Content starts

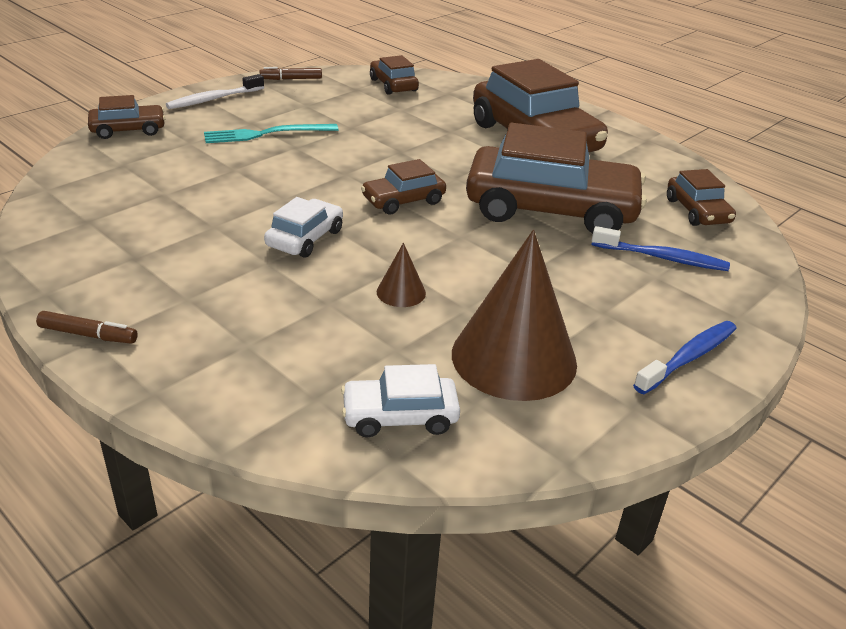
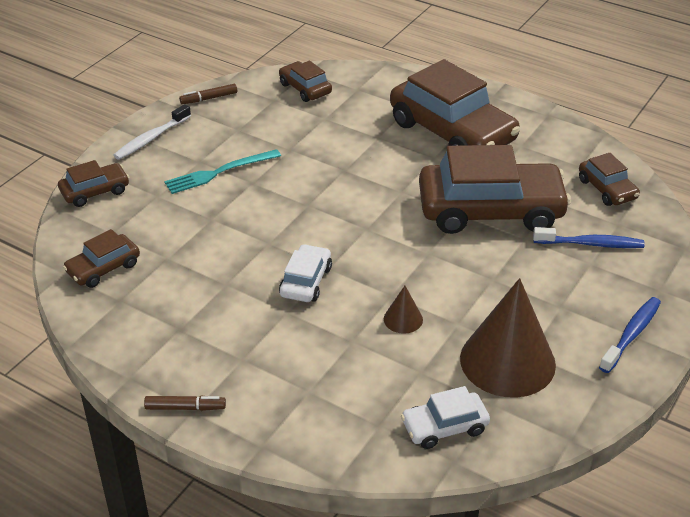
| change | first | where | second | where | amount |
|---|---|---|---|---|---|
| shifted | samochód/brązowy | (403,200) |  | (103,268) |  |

Content ends

» **ABOUT THIS EXERCISE**
Write out the material above exactly. Skip the pictures.

» **RESPONSE**
| change | first | where | second | where | amount |
|---|---|---|---|---|---|
| shifted | samochód/brązowy | (403,200) |  | (103,268) |  |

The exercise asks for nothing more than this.